**Provided data:**
Content starts
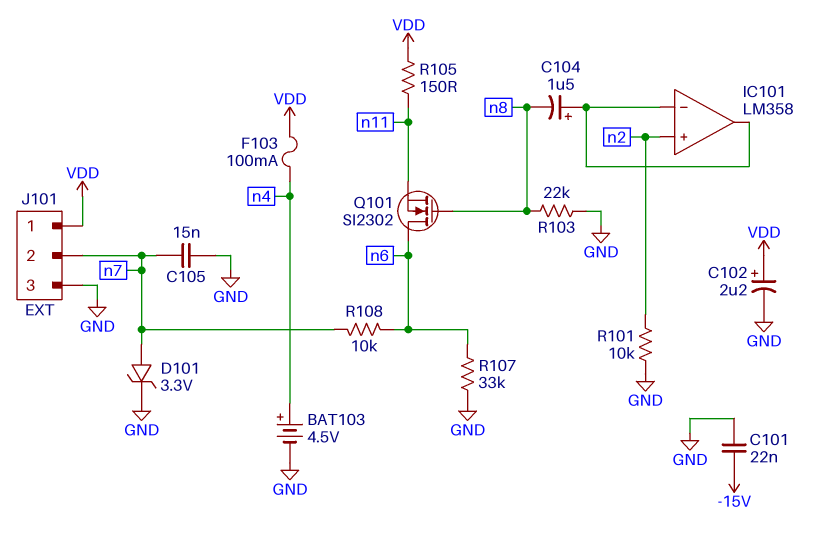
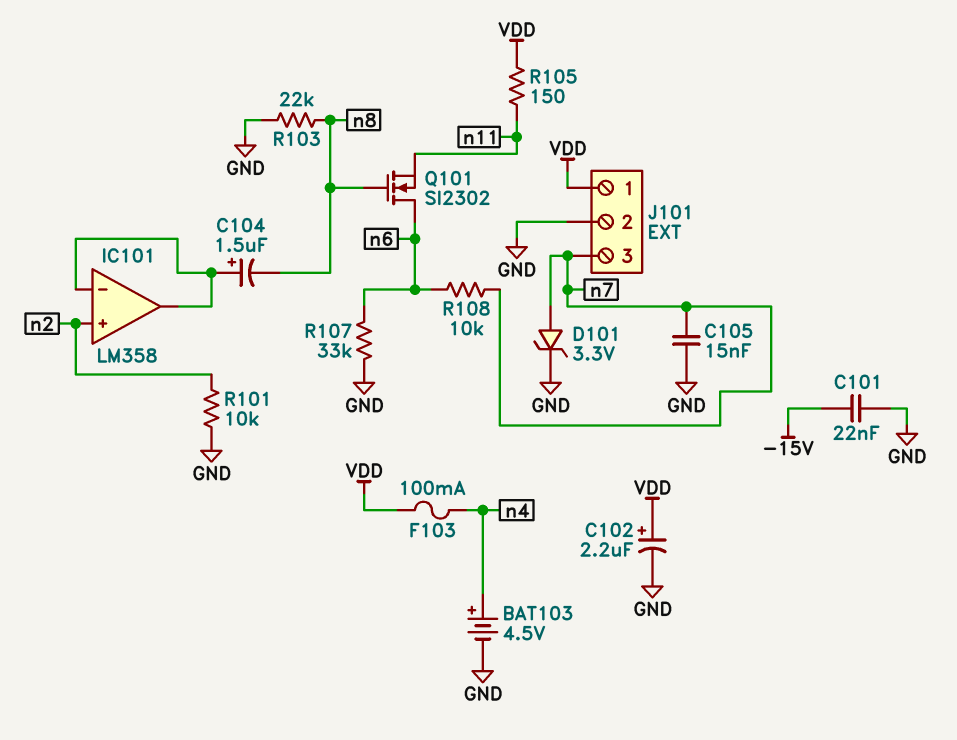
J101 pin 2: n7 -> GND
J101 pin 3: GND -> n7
Content ends
Content starts
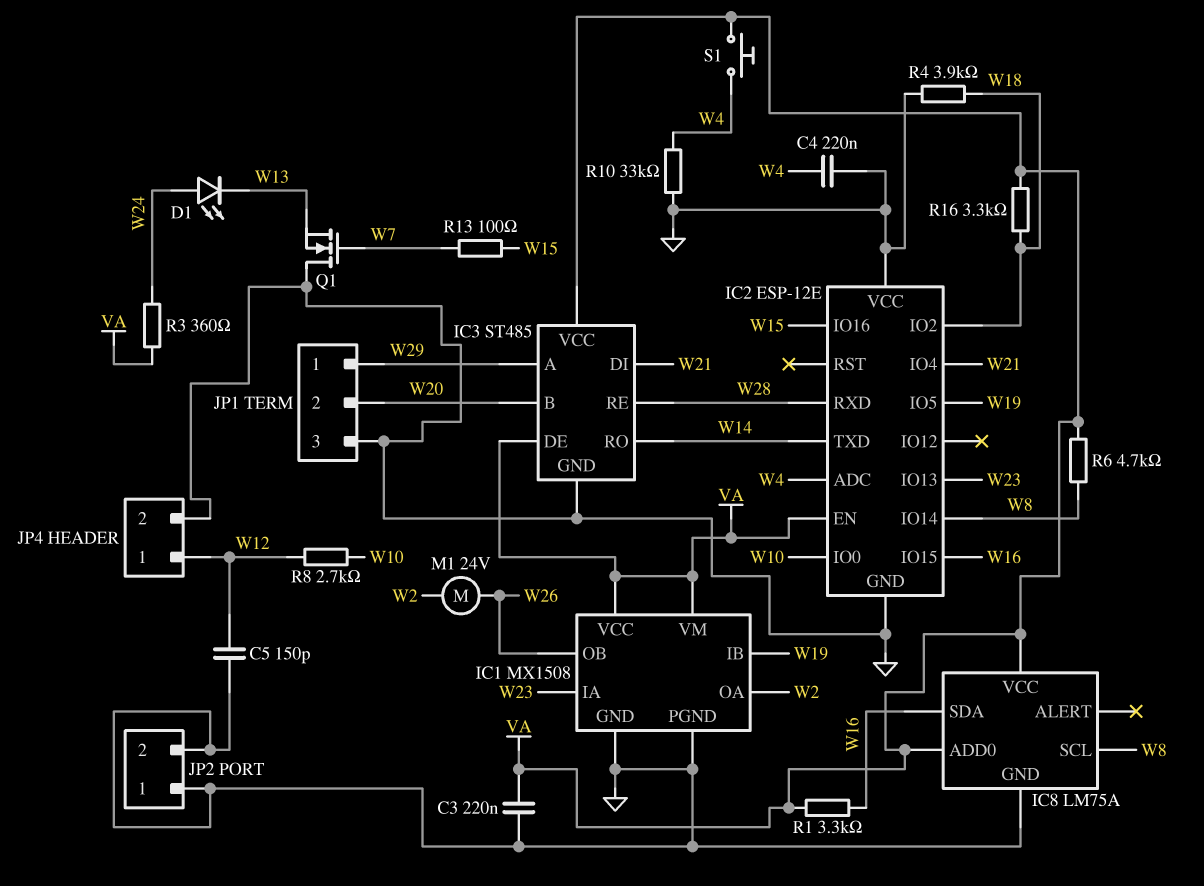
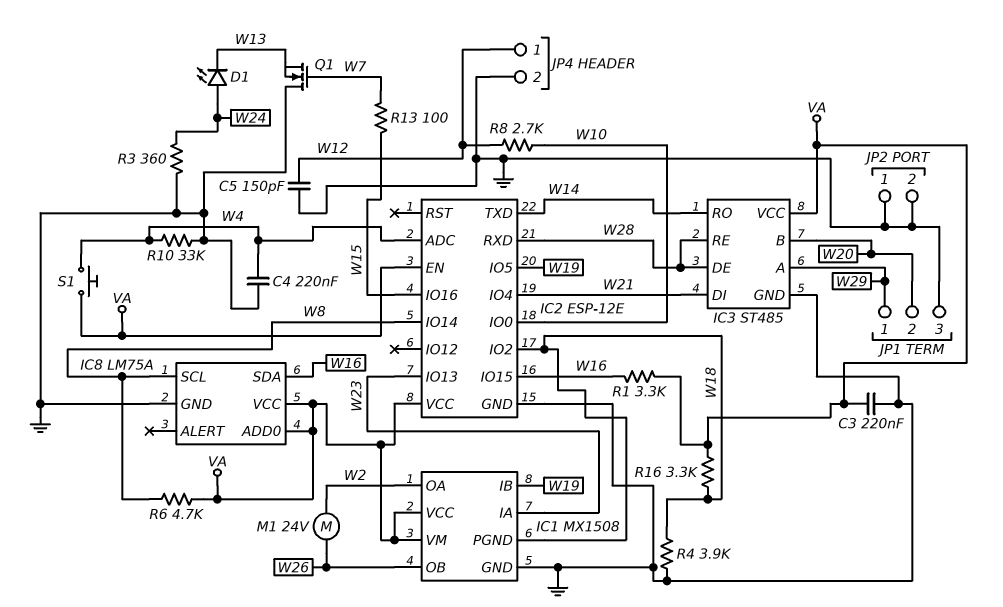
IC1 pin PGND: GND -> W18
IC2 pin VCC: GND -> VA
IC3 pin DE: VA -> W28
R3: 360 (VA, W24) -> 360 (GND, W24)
Content ends
Content starts
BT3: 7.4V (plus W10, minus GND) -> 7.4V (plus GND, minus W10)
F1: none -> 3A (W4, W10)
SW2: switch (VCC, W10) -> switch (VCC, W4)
Content ends
**Problem details:**
In the listing above, find the line containing "BT3: 7.4V (plus" and the line containing "SW2: switch (VCC, W10) -> switch (VCC, W4)", then retype both and every line between them exactly, with nothing else.

**Task solution:**
BT3: 7.4V (plus W10, minus GND) -> 7.4V (plus GND, minus W10)
F1: none -> 3A (W4, W10)
SW2: switch (VCC, W10) -> switch (VCC, W4)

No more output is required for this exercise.